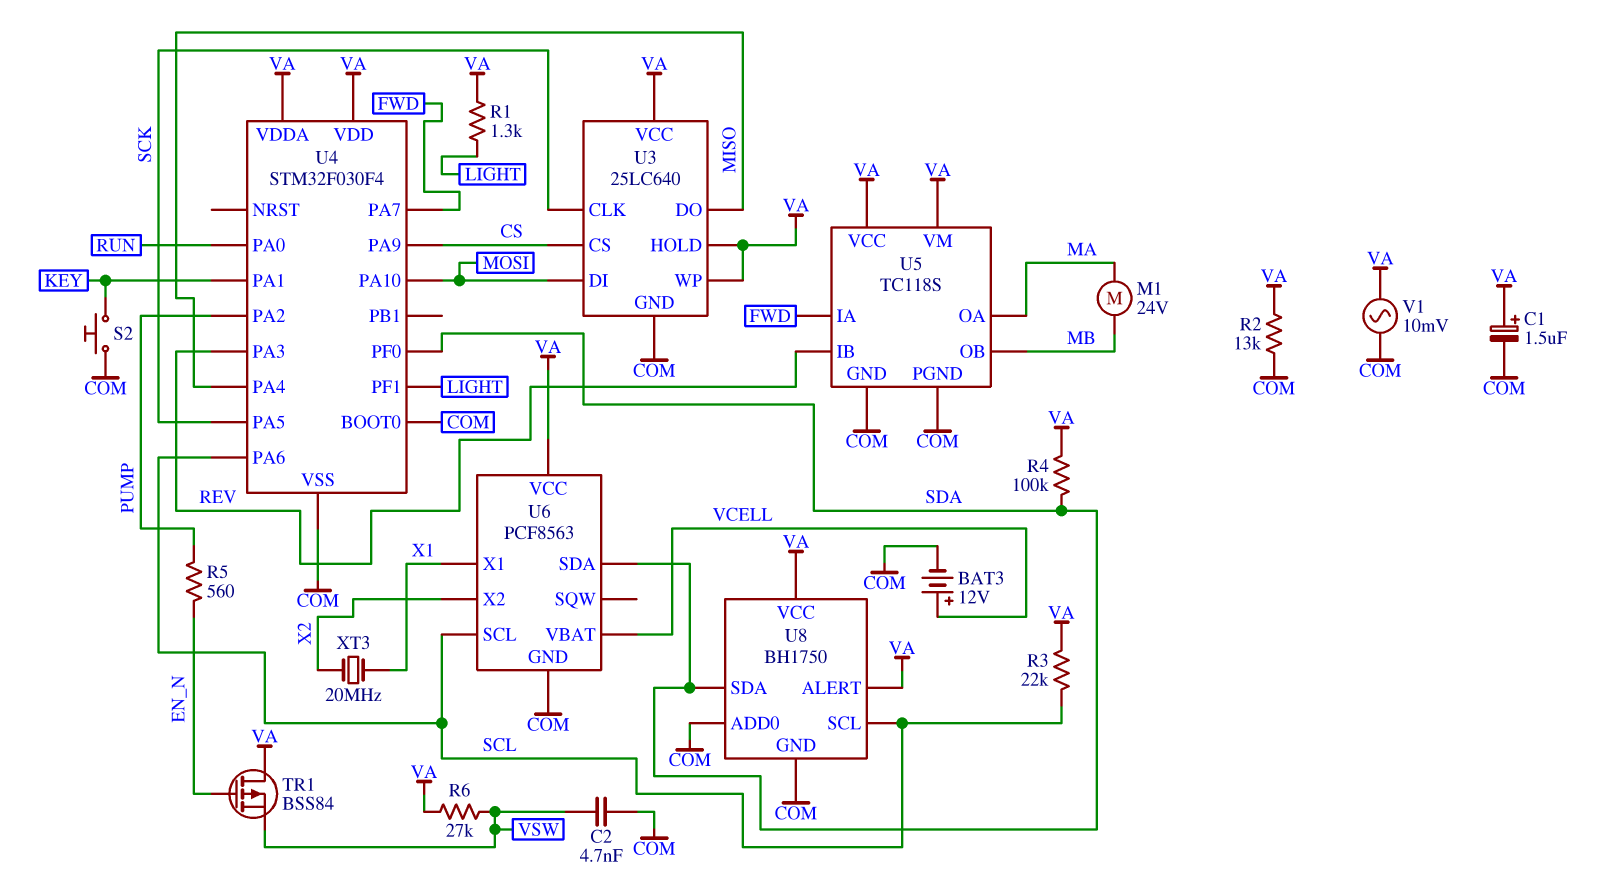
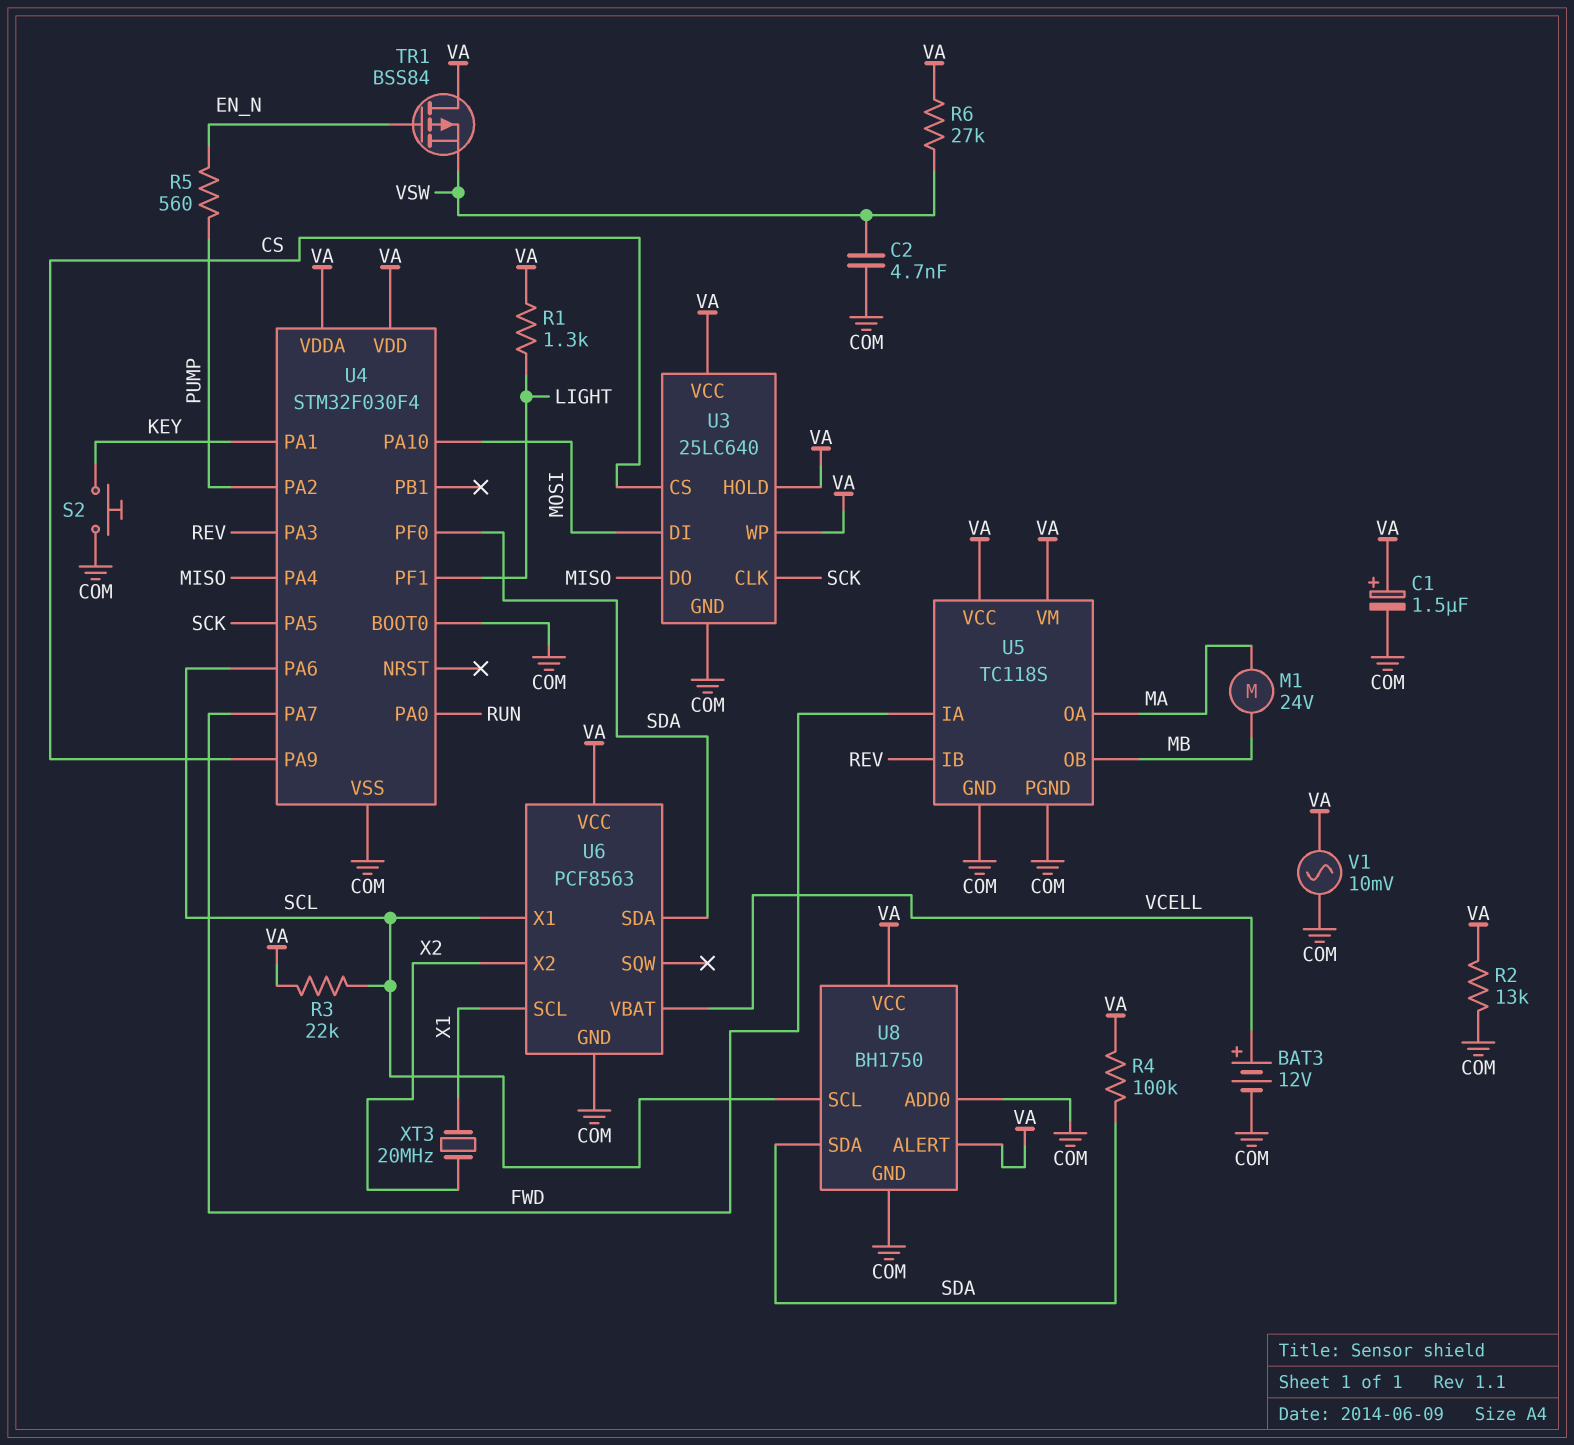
U6 pin SCL: SCL -> X1
U6 pin X1: X1 -> SCL

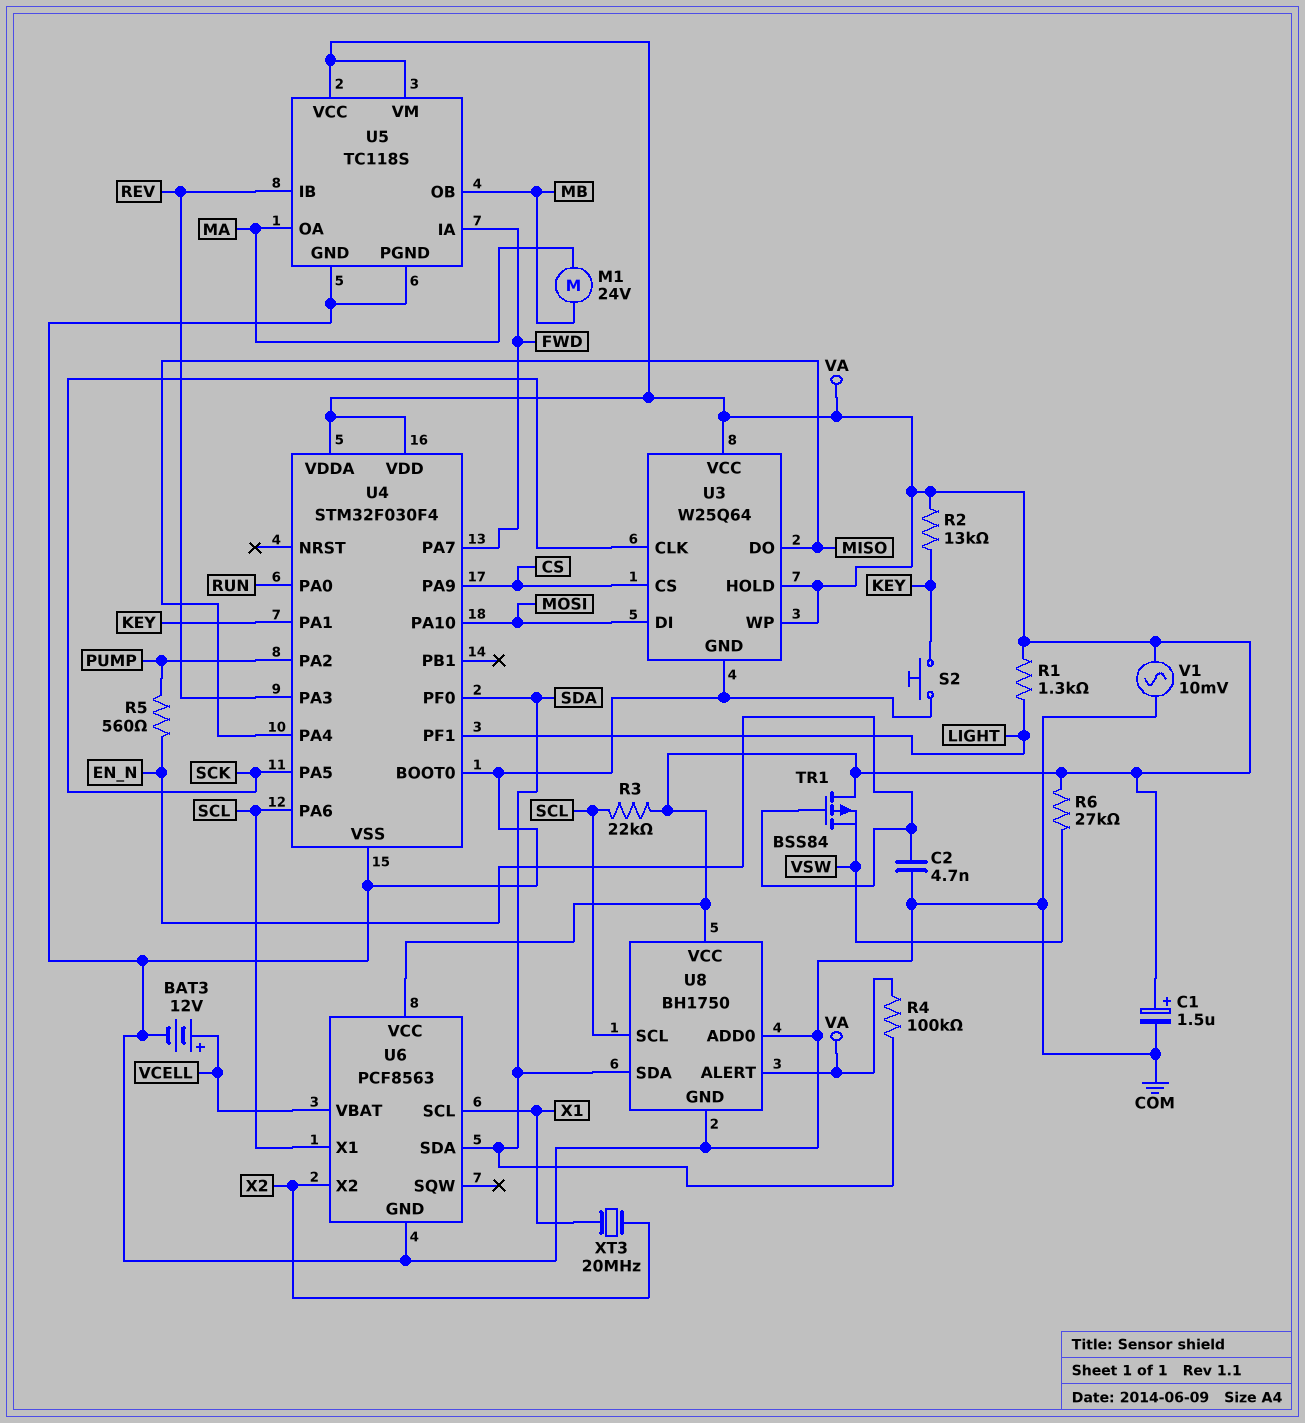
C2: 4.7nF (COM, VSW) -> 4.7nF (COM, EN_N)
R2: 13k (COM, VA) -> 13k (KEY, VA)
U3: 25LC640 -> W25Q64

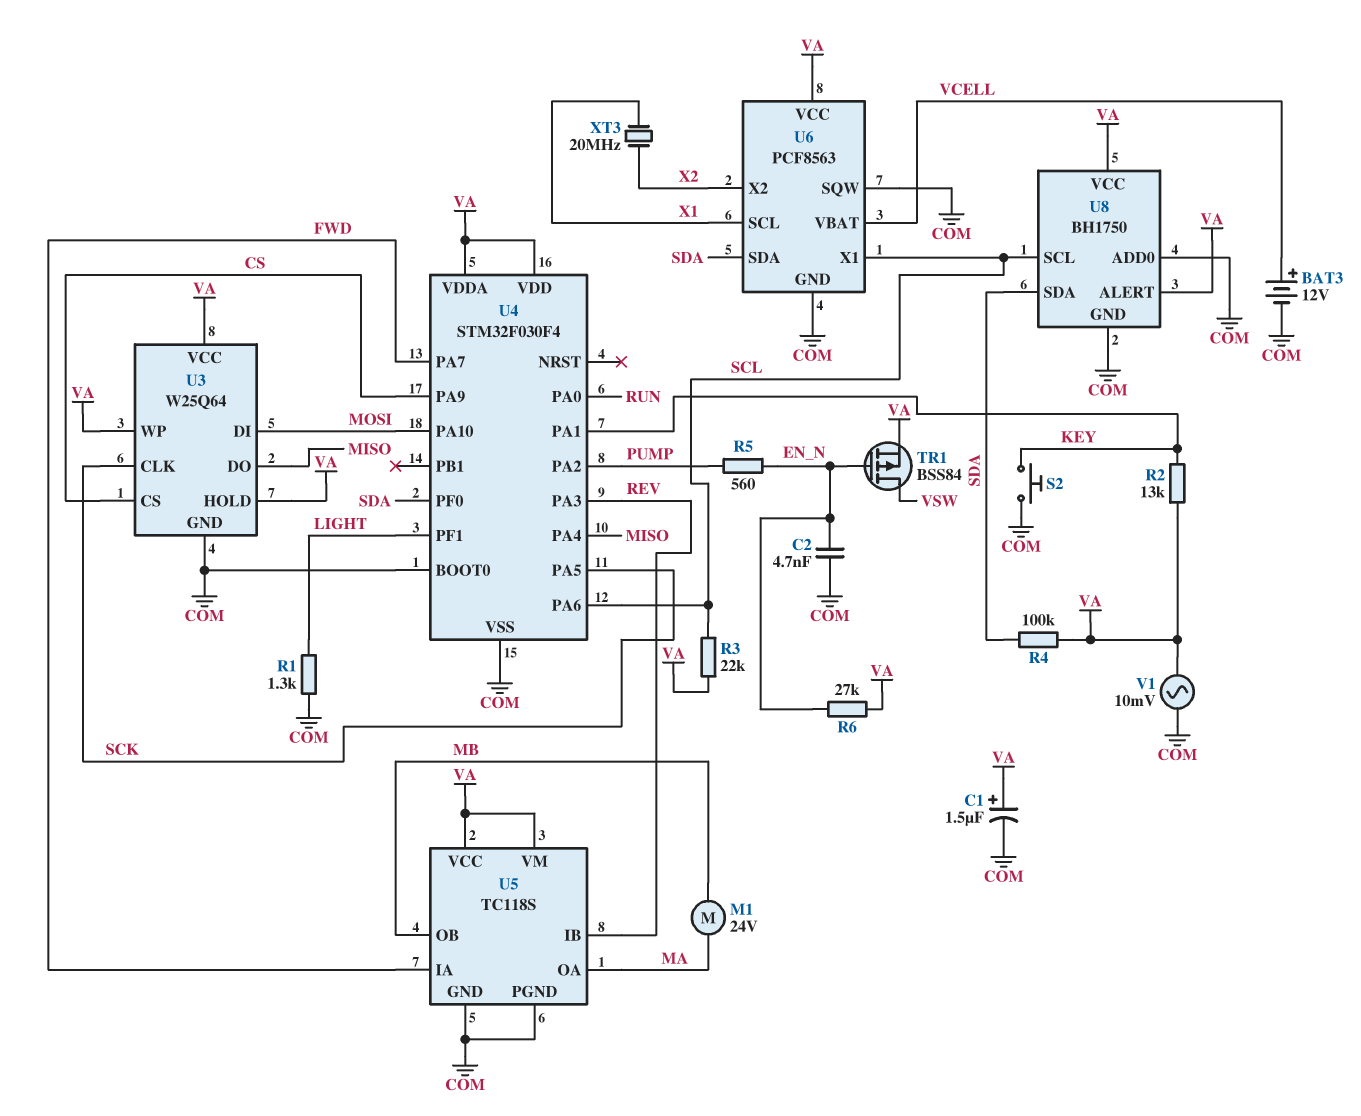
R1: 1.3k (LIGHT, VA) -> 1.3k (COM, LIGHT)
R6: 27k (VA, VSW) -> 27k (EN_N, VA)
TR1: PMOS BSS84 (G EN_N, D VA, S VSW) -> PMOS BSS84 (G EN_N, D VSW, S VA)
U6 pin SQW: none -> COM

**REQUIRED WORK**
Write out the lines above exactly, but only from the one containing "R6: 27k (VA, VSW) -> 27k (EN_N, VA)" through the last one.

**ANSWER SPACE**
R6: 27k (VA, VSW) -> 27k (EN_N, VA)
TR1: PMOS BSS84 (G EN_N, D VA, S VSW) -> PMOS BSS84 (G EN_N, D VSW, S VA)
U6 pin SQW: none -> COM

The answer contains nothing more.